→ **Task requirements**
Copy the listing from its first line through the line that contains "75: 3:29 -> 5:32", both ends included, reproducing each line without any change.

→ **Given entries**
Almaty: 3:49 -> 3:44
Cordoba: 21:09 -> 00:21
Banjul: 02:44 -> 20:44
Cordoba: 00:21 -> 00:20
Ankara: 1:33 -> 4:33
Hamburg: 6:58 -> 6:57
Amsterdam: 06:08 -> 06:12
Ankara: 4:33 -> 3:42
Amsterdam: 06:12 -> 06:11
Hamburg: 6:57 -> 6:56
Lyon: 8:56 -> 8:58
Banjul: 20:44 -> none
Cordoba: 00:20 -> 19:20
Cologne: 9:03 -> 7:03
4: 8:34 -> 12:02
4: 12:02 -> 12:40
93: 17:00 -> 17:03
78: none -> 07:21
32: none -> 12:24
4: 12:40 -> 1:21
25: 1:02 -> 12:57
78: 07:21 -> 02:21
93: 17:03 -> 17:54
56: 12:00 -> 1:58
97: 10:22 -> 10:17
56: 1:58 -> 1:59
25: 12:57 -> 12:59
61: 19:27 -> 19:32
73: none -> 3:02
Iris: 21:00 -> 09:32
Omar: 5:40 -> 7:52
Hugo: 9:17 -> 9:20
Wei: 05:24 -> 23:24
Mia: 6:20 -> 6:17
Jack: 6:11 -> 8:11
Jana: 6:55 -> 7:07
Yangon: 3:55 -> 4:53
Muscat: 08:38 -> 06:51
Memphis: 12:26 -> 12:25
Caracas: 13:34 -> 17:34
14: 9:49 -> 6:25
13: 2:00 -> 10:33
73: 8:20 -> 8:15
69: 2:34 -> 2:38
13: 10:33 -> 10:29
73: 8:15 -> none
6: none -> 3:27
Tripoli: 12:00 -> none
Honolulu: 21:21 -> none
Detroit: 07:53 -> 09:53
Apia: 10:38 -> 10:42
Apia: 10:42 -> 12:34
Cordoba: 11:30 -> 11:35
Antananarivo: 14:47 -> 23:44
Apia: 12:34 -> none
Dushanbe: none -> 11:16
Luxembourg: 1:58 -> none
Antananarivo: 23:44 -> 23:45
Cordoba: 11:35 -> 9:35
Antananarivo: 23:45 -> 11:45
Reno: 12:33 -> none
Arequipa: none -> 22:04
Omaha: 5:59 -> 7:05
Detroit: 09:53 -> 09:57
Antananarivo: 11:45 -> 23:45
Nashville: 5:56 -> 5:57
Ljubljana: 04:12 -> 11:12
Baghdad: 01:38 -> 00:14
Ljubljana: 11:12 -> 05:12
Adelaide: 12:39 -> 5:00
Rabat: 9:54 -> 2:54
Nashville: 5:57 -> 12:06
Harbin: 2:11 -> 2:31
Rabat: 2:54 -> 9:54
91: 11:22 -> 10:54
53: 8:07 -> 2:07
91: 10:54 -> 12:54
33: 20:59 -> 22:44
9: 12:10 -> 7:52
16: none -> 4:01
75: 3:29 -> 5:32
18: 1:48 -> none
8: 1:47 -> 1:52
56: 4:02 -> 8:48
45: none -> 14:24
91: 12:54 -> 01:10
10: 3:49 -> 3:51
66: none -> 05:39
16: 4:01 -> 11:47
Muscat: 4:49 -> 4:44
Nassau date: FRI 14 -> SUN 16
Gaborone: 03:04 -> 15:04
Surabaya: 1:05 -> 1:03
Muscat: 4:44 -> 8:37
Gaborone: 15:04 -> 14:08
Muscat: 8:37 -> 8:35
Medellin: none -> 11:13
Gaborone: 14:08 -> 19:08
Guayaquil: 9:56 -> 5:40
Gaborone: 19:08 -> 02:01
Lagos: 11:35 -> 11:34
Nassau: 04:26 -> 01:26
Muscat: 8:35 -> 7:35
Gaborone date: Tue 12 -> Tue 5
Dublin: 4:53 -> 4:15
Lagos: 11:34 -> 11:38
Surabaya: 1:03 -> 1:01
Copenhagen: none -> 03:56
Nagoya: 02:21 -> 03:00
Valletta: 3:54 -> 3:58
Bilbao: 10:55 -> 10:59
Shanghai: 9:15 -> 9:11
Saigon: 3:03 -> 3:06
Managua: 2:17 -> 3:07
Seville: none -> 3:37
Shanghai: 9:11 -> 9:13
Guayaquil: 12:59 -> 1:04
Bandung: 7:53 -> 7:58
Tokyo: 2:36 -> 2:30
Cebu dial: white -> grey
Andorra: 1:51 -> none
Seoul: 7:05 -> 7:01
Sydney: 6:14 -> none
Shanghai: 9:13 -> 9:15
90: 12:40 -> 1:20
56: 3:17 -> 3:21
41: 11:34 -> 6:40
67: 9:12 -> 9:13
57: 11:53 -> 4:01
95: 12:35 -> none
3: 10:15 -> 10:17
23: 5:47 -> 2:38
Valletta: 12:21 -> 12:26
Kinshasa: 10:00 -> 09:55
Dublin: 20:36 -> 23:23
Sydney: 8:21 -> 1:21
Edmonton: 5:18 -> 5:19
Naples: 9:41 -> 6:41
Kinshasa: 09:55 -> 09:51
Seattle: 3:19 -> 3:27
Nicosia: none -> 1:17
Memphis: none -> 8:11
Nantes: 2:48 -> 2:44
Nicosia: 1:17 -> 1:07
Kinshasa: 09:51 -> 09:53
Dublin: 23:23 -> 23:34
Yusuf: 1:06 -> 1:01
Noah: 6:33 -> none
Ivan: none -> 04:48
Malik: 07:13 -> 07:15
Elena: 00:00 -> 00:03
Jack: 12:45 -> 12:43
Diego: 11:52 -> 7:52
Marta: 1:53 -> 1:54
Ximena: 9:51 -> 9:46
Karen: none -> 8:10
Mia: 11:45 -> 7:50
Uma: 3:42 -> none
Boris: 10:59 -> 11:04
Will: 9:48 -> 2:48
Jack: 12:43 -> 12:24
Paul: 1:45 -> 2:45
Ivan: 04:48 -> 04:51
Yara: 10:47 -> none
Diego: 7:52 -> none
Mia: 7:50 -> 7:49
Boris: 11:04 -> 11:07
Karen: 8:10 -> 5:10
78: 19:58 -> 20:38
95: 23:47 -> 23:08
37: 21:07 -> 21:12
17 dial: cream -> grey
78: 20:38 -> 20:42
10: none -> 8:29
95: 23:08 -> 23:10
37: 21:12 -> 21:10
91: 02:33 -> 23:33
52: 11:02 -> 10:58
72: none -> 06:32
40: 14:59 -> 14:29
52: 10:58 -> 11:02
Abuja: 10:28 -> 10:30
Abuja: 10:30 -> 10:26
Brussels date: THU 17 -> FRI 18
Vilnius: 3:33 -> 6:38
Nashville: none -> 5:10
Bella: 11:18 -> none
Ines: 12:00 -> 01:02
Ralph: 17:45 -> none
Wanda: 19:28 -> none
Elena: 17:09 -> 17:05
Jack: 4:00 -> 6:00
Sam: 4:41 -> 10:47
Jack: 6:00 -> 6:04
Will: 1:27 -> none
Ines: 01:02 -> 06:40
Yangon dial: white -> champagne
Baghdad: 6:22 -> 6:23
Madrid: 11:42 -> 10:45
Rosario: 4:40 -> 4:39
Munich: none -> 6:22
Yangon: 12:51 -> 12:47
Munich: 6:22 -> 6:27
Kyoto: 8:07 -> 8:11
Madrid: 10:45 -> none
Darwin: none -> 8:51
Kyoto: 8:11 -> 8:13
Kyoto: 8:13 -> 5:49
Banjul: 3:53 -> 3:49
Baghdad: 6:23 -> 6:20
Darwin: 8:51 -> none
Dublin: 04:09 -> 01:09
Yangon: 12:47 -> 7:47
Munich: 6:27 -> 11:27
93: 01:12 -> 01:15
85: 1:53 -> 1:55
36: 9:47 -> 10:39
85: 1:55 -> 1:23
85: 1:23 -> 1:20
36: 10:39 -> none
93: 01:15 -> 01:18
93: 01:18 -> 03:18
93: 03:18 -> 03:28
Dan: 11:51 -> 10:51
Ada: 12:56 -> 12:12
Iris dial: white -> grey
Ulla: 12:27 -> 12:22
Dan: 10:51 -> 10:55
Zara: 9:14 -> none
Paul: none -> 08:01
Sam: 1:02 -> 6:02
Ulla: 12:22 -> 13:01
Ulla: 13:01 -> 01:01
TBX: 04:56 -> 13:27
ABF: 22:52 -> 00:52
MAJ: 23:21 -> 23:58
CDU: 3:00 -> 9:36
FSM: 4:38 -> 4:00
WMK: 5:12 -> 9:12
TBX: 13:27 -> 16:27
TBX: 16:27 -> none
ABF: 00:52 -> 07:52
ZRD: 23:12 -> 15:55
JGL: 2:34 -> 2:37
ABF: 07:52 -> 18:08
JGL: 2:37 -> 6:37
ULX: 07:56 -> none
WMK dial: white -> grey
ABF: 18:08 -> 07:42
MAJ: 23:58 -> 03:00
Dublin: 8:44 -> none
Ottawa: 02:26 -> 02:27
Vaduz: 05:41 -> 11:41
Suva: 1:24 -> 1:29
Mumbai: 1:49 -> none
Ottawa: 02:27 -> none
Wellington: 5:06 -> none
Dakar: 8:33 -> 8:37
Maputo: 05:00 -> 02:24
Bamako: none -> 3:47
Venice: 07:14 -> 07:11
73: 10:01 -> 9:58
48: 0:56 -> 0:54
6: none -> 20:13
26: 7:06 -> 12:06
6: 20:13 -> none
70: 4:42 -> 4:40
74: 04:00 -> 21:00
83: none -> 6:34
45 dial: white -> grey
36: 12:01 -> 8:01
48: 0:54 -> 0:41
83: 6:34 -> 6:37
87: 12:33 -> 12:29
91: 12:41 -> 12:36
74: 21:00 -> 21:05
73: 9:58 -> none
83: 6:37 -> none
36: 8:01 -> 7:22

→ **Answer to the problem**
Almaty: 3:49 -> 3:44
Cordoba: 21:09 -> 00:21
Banjul: 02:44 -> 20:44
Cordoba: 00:21 -> 00:20
Ankara: 1:33 -> 4:33
Hamburg: 6:58 -> 6:57
Amsterdam: 06:08 -> 06:12
Ankara: 4:33 -> 3:42
Amsterdam: 06:12 -> 06:11
Hamburg: 6:57 -> 6:56
Lyon: 8:56 -> 8:58
Banjul: 20:44 -> none
Cordoba: 00:20 -> 19:20
Cologne: 9:03 -> 7:03
4: 8:34 -> 12:02
4: 12:02 -> 12:40
93: 17:00 -> 17:03
78: none -> 07:21
32: none -> 12:24
4: 12:40 -> 1:21
25: 1:02 -> 12:57
78: 07:21 -> 02:21
93: 17:03 -> 17:54
56: 12:00 -> 1:58
97: 10:22 -> 10:17
56: 1:58 -> 1:59
25: 12:57 -> 12:59
61: 19:27 -> 19:32
73: none -> 3:02
Iris: 21:00 -> 09:32
Omar: 5:40 -> 7:52
Hugo: 9:17 -> 9:20
Wei: 05:24 -> 23:24
Mia: 6:20 -> 6:17
Jack: 6:11 -> 8:11
Jana: 6:55 -> 7:07
Yangon: 3:55 -> 4:53
Muscat: 08:38 -> 06:51
Memphis: 12:26 -> 12:25
Caracas: 13:34 -> 17:34
14: 9:49 -> 6:25
13: 2:00 -> 10:33
73: 8:20 -> 8:15
69: 2:34 -> 2:38
13: 10:33 -> 10:29
73: 8:15 -> none
6: none -> 3:27
Tripoli: 12:00 -> none
Honolulu: 21:21 -> none
Detroit: 07:53 -> 09:53
Apia: 10:38 -> 10:42
Apia: 10:42 -> 12:34
Cordoba: 11:30 -> 11:35
Antananarivo: 14:47 -> 23:44
Apia: 12:34 -> none
Dushanbe: none -> 11:16
Luxembourg: 1:58 -> none
Antananarivo: 23:44 -> 23:45
Cordoba: 11:35 -> 9:35
Antananarivo: 23:45 -> 11:45
Reno: 12:33 -> none
Arequipa: none -> 22:04
Omaha: 5:59 -> 7:05
Detroit: 09:53 -> 09:57
Antananarivo: 11:45 -> 23:45
Nashville: 5:56 -> 5:57
Ljubljana: 04:12 -> 11:12
Baghdad: 01:38 -> 00:14
Ljubljana: 11:12 -> 05:12
Adelaide: 12:39 -> 5:00
Rabat: 9:54 -> 2:54
Nashville: 5:57 -> 12:06
Harbin: 2:11 -> 2:31
Rabat: 2:54 -> 9:54
91: 11:22 -> 10:54
53: 8:07 -> 2:07
91: 10:54 -> 12:54
33: 20:59 -> 22:44
9: 12:10 -> 7:52
16: none -> 4:01
75: 3:29 -> 5:32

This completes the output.